**Material provided:**
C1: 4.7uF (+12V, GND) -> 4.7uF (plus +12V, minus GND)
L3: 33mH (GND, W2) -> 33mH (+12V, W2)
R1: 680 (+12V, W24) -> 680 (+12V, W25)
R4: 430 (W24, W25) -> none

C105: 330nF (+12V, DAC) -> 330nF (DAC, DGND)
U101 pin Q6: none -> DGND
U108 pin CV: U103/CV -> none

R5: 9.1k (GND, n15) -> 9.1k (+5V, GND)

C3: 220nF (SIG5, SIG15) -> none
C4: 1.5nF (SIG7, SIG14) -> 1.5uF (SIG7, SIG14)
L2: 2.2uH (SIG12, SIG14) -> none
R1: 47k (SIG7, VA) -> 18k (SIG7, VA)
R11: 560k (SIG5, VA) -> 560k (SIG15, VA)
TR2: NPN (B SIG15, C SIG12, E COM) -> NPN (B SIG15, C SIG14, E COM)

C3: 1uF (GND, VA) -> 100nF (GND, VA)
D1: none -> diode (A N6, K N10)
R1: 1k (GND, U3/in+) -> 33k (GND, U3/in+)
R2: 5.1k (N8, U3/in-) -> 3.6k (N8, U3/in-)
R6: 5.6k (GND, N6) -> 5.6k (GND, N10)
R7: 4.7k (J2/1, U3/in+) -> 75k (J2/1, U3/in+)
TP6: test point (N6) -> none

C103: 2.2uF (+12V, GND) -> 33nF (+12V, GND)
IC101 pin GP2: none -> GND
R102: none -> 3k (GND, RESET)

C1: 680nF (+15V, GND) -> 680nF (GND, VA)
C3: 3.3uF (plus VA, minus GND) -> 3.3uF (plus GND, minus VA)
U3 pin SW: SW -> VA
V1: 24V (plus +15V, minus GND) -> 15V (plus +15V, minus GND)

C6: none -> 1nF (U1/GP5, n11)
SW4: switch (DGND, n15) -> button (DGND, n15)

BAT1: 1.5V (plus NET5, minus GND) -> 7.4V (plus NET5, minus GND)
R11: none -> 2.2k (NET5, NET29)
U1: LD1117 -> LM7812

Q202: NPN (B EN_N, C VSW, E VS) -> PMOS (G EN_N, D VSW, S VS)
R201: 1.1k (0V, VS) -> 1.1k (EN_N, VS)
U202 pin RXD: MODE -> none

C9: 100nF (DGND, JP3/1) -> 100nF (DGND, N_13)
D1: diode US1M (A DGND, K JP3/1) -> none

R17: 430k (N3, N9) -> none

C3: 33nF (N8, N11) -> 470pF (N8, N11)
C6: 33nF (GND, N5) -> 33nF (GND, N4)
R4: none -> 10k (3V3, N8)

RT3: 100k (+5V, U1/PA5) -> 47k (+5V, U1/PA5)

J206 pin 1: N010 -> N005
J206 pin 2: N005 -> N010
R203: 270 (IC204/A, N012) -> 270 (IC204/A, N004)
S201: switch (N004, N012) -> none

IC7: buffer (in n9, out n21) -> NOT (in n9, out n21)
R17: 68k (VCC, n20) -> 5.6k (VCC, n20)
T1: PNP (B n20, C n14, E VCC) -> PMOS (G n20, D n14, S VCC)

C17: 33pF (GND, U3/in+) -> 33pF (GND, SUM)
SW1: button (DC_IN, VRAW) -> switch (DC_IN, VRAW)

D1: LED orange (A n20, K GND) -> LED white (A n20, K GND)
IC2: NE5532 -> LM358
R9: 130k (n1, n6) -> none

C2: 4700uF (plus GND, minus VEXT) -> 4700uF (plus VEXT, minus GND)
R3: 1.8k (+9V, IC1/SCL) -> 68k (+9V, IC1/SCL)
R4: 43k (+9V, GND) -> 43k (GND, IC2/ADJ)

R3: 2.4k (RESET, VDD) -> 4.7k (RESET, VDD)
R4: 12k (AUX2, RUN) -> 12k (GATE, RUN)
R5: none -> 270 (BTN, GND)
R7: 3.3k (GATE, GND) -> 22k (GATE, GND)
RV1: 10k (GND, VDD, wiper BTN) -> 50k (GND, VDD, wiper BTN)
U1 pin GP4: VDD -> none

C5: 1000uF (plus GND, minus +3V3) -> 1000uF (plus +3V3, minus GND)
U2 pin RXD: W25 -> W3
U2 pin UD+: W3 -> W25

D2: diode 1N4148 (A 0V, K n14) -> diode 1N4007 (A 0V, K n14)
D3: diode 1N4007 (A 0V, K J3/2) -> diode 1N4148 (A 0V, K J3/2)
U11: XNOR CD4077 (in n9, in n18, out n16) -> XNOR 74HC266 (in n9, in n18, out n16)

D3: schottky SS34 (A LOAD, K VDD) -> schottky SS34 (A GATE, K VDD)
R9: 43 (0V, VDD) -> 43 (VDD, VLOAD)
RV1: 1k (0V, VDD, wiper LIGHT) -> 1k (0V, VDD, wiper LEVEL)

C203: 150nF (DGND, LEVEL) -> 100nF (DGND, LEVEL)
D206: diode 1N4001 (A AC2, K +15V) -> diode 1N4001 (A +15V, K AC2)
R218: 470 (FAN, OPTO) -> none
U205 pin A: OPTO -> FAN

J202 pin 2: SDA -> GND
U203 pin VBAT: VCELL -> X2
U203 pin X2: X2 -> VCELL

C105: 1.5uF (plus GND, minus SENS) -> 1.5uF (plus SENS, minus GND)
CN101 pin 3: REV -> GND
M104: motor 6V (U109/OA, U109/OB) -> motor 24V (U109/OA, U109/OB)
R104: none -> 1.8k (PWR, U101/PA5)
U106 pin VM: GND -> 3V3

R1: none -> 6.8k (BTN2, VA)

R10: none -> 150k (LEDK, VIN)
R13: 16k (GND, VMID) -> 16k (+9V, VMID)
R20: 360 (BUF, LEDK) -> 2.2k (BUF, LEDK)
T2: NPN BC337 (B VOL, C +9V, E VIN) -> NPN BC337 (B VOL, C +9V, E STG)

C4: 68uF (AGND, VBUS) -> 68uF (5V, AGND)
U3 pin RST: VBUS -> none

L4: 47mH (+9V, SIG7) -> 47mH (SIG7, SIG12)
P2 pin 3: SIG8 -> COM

**Your task:** Could you transcribe the entries above word for word, from the line with "Q202: NPN (B" down to the line with "C17: 33pF (GND, U3/in+) -> 33pF (GND, SUM)", keeping both?

**Problem solution:**
Q202: NPN (B EN_N, C VSW, E VS) -> PMOS (G EN_N, D VSW, S VS)
R201: 1.1k (0V, VS) -> 1.1k (EN_N, VS)
U202 pin RXD: MODE -> none

C9: 100nF (DGND, JP3/1) -> 100nF (DGND, N_13)
D1: diode US1M (A DGND, K JP3/1) -> none

R17: 430k (N3, N9) -> none

C3: 33nF (N8, N11) -> 470pF (N8, N11)
C6: 33nF (GND, N5) -> 33nF (GND, N4)
R4: none -> 10k (3V3, N8)

RT3: 100k (+5V, U1/PA5) -> 47k (+5V, U1/PA5)

J206 pin 1: N010 -> N005
J206 pin 2: N005 -> N010
R203: 270 (IC204/A, N012) -> 270 (IC204/A, N004)
S201: switch (N004, N012) -> none

IC7: buffer (in n9, out n21) -> NOT (in n9, out n21)
R17: 68k (VCC, n20) -> 5.6k (VCC, n20)
T1: PNP (B n20, C n14, E VCC) -> PMOS (G n20, D n14, S VCC)

C17: 33pF (GND, U3/in+) -> 33pF (GND, SUM)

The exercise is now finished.